Skip the pictures, and retype the data below in full, exactly.

Edit difference data:
- Opening Delimiter -

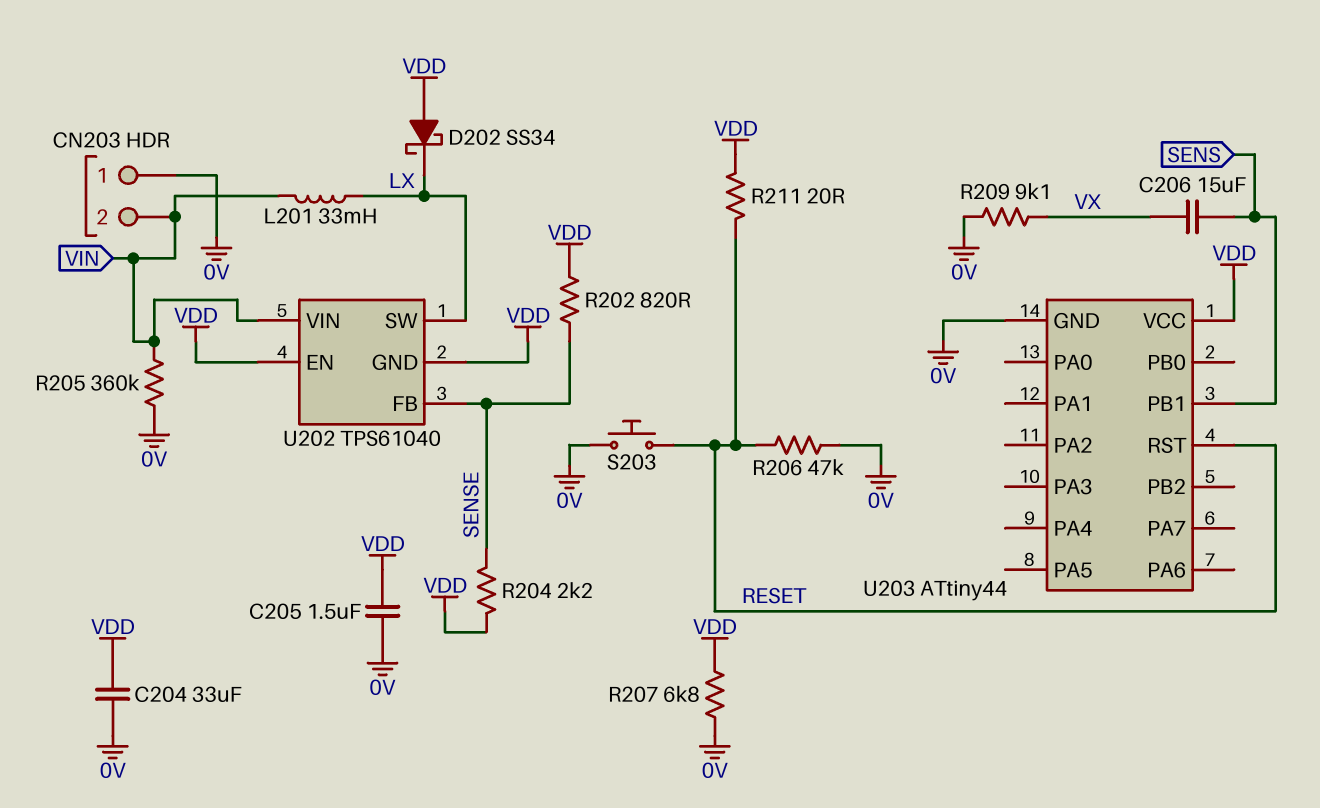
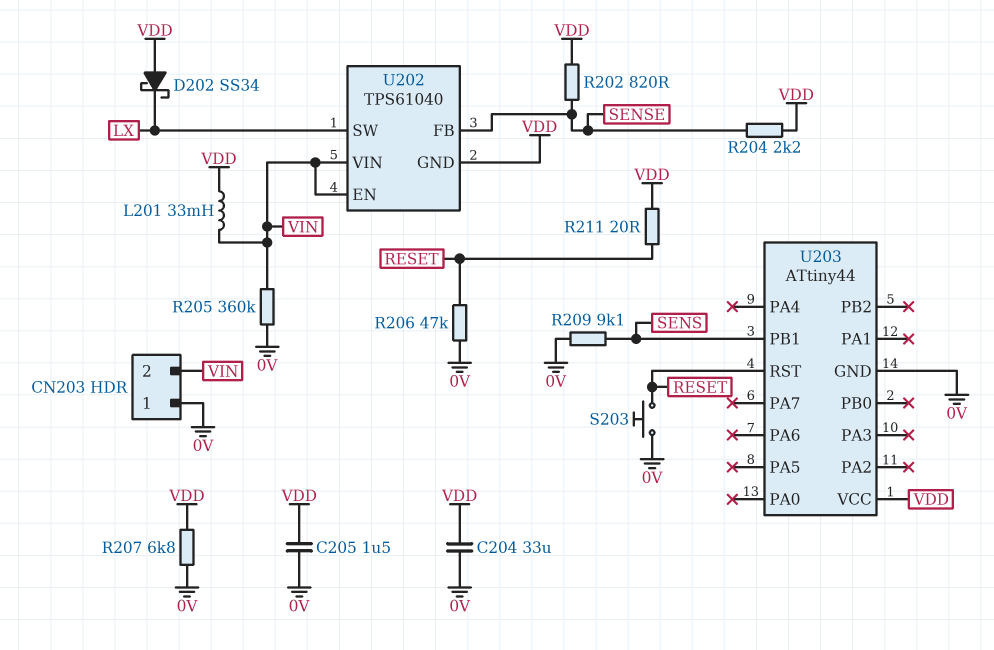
C206: 15uF (SENS, VX) -> none
L201: 33mH (LX, VIN) -> 33mH (VDD, VIN)
R209: 9.1k (0V, VX) -> 9.1k (0V, SENS)
U202 pin EN: VDD -> VIN

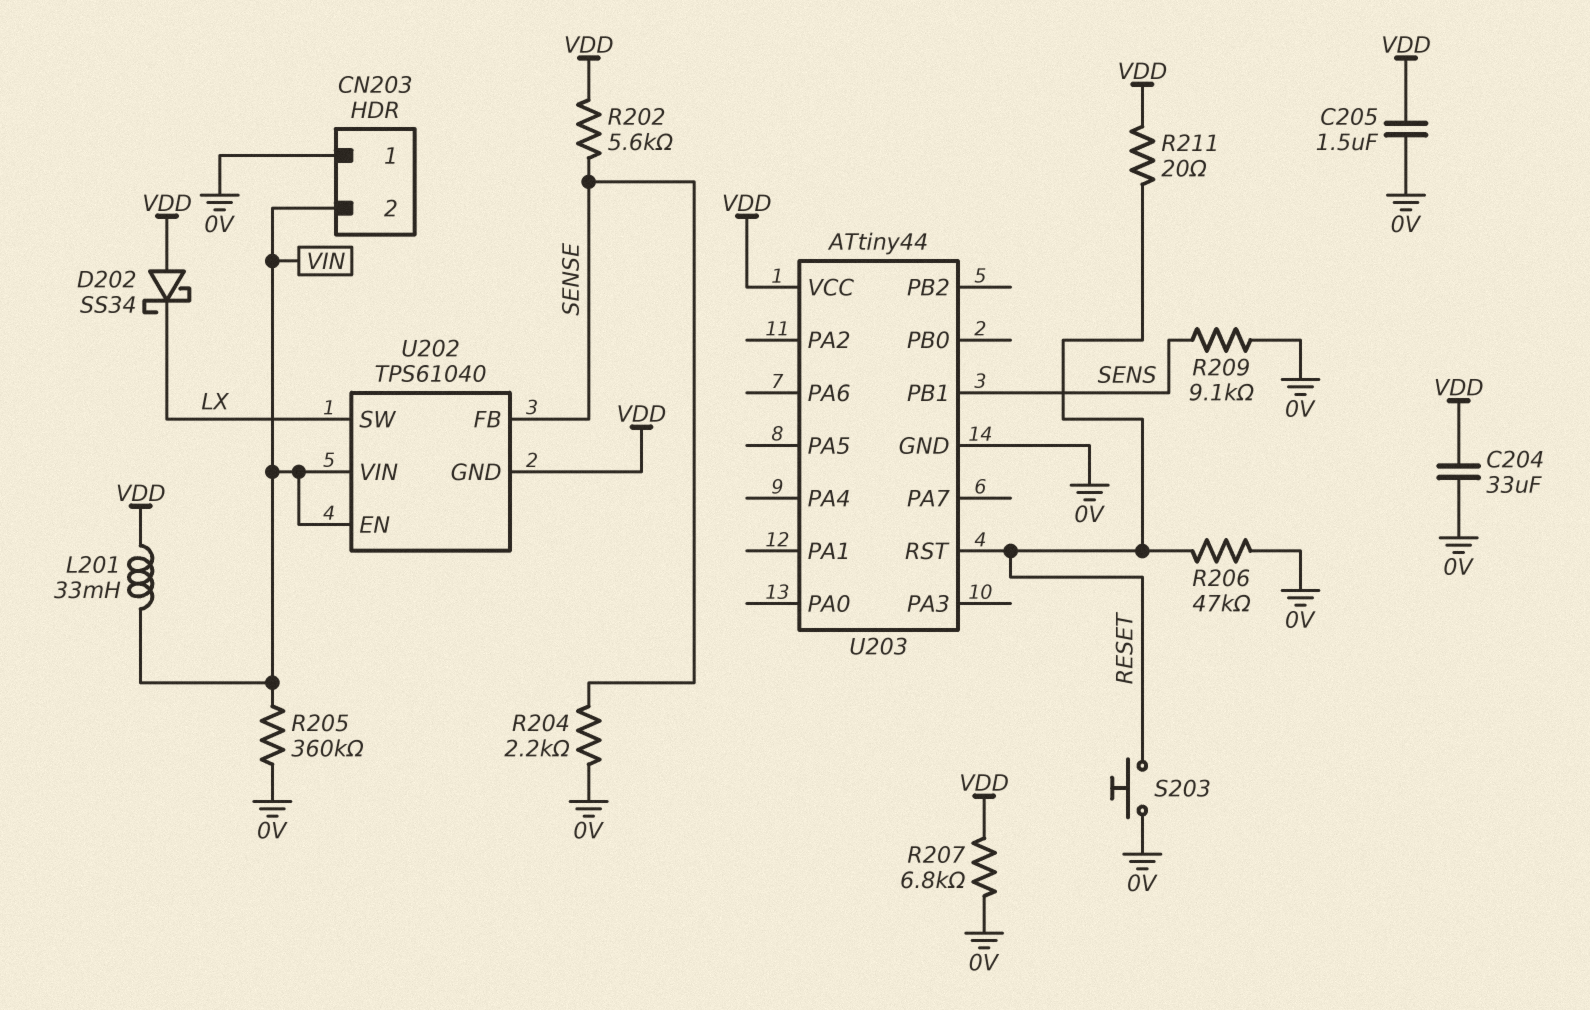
R202: 820 (SENSE, VDD) -> 5.6k (SENSE, VDD)
R204: 2.2k (SENSE, VDD) -> 2.2k (0V, SENSE)

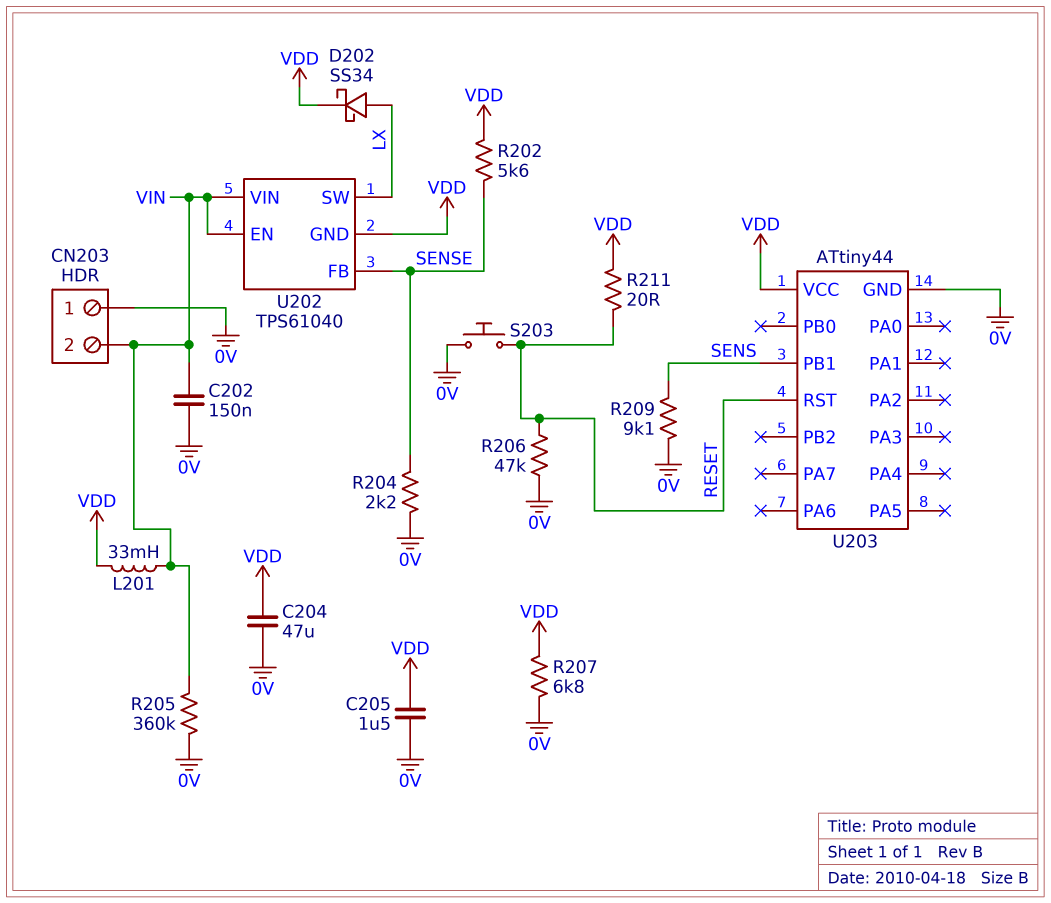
C202: none -> 150nF (0V, VIN)
C204: 33uF (0V, VDD) -> 47uF (0V, VDD)
D202: schottky SS34 (A VDD, K LX) -> schottky SS34 (A LX, K VDD)

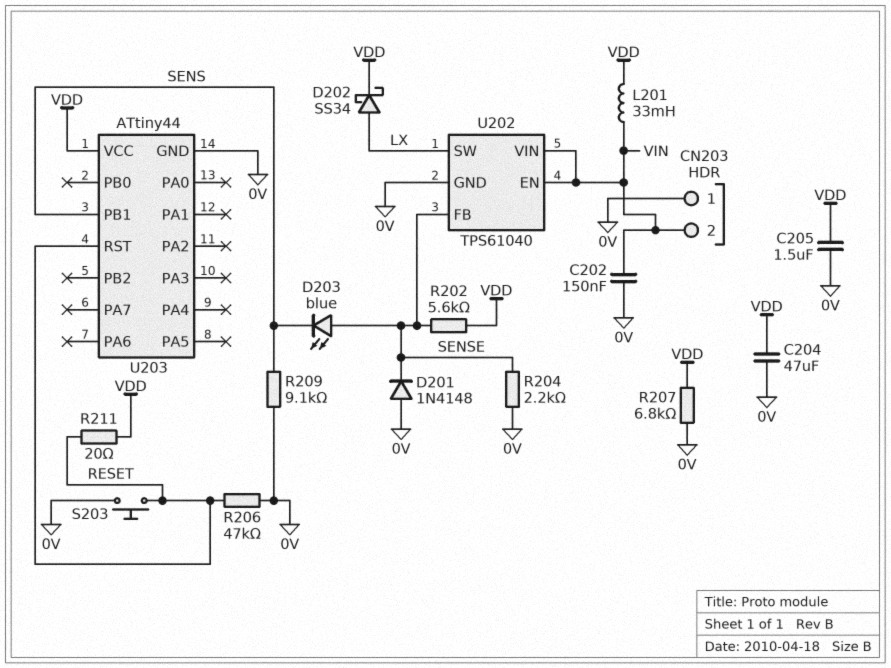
D201: none -> diode 1N4148 (A 0V, K SENSE)
D203: none -> LED blue (A SENSE, K SENS)
R205: 360k (0V, VIN) -> none
U202 pin GND: VDD -> 0V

- Closing Delimiter -

FINISHED TASK.
C206: 15uF (SENS, VX) -> none
L201: 33mH (LX, VIN) -> 33mH (VDD, VIN)
R209: 9.1k (0V, VX) -> 9.1k (0V, SENS)
U202 pin EN: VDD -> VIN

R202: 820 (SENSE, VDD) -> 5.6k (SENSE, VDD)
R204: 2.2k (SENSE, VDD) -> 2.2k (0V, SENSE)

C202: none -> 150nF (0V, VIN)
C204: 33uF (0V, VDD) -> 47uF (0V, VDD)
D202: schottky SS34 (A VDD, K LX) -> schottky SS34 (A LX, K VDD)

D201: none -> diode 1N4148 (A 0V, K SENSE)
D203: none -> LED blue (A SENSE, K SENS)
R205: 360k (0V, VIN) -> none
U202 pin GND: VDD -> 0V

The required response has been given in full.